Given information -
____________

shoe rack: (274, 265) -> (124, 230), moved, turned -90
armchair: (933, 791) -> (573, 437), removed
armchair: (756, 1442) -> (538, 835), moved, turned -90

____________

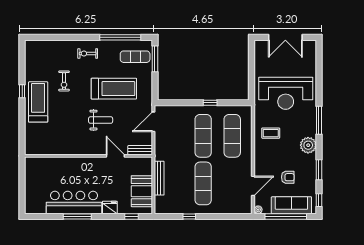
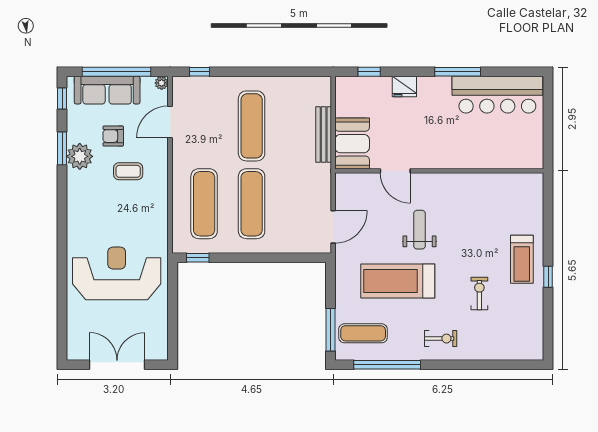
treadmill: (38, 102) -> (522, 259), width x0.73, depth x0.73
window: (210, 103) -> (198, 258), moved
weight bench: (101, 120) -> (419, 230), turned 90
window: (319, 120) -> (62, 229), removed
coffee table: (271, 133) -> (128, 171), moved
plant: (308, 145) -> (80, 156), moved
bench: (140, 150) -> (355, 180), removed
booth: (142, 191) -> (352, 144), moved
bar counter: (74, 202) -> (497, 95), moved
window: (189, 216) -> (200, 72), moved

____________

Exercise description - In the listing above, find the line with "bar counter: (74, 202) -> (497, 95), moved" and the line with "window: (189, 216) -> (200, 72), moved", then print exactly those lines and every line between them.

Exercise answer -
bar counter: (74, 202) -> (497, 95), moved
window: (189, 216) -> (200, 72), moved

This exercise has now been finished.